Show the lines below where "Haus" occurs.

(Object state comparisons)
--- START ---

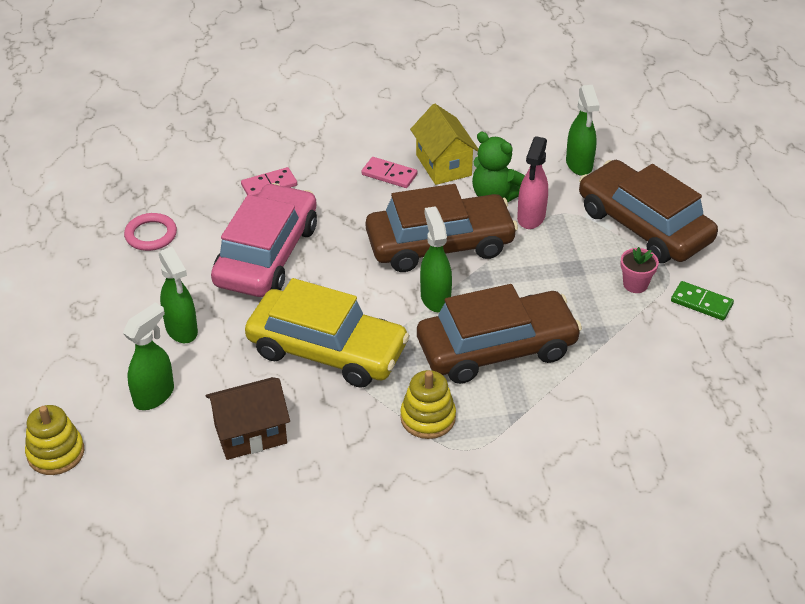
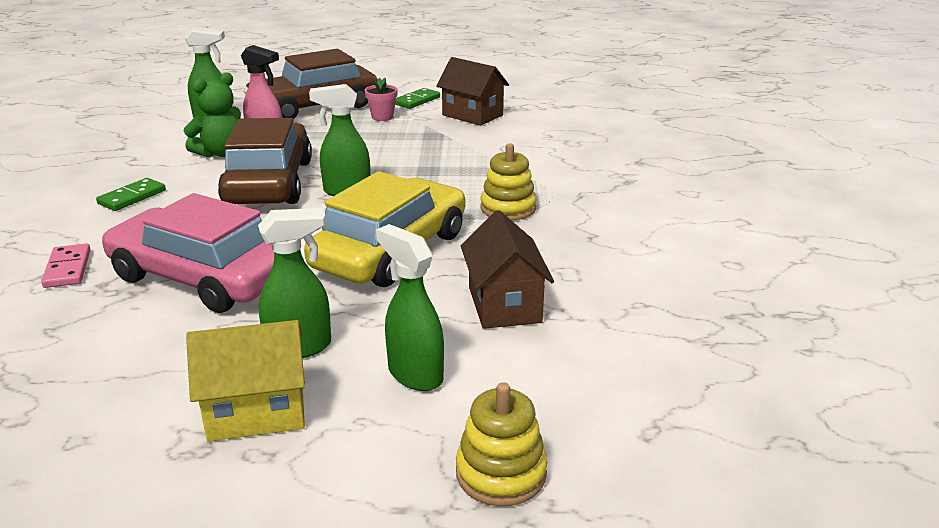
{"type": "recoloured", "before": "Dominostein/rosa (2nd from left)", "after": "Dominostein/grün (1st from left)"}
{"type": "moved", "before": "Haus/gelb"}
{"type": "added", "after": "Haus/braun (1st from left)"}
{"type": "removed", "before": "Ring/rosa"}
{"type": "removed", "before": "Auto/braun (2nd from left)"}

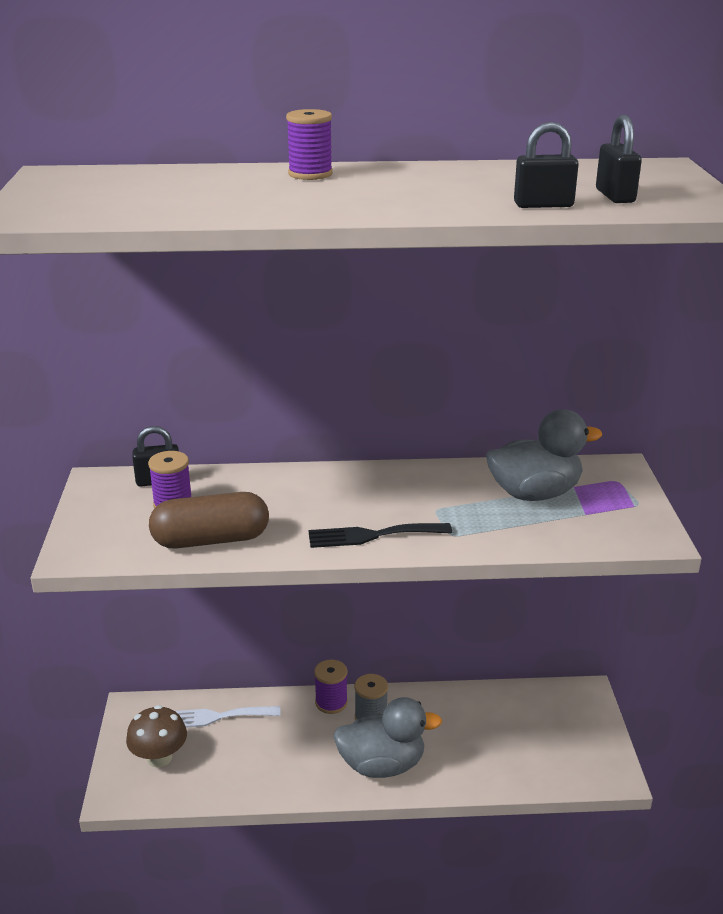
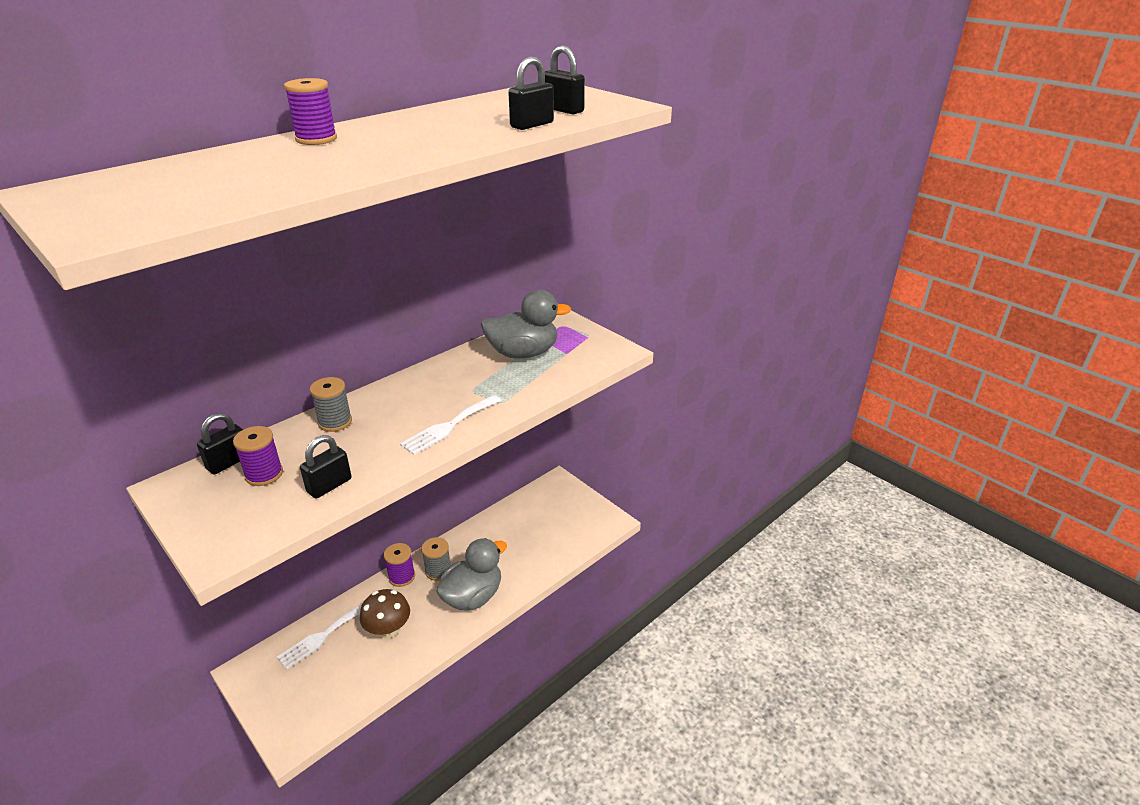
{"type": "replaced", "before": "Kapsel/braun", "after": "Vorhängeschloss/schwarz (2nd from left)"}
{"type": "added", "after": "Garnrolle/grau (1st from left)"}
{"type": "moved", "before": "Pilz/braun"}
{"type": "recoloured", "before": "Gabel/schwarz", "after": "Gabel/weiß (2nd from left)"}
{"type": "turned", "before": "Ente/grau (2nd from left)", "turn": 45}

--- END ---

§ EXERCISE ANSWER
{"type": "moved", "before": "Haus/gelb"}
{"type": "added", "after": "Haus/braun (1st from left)"}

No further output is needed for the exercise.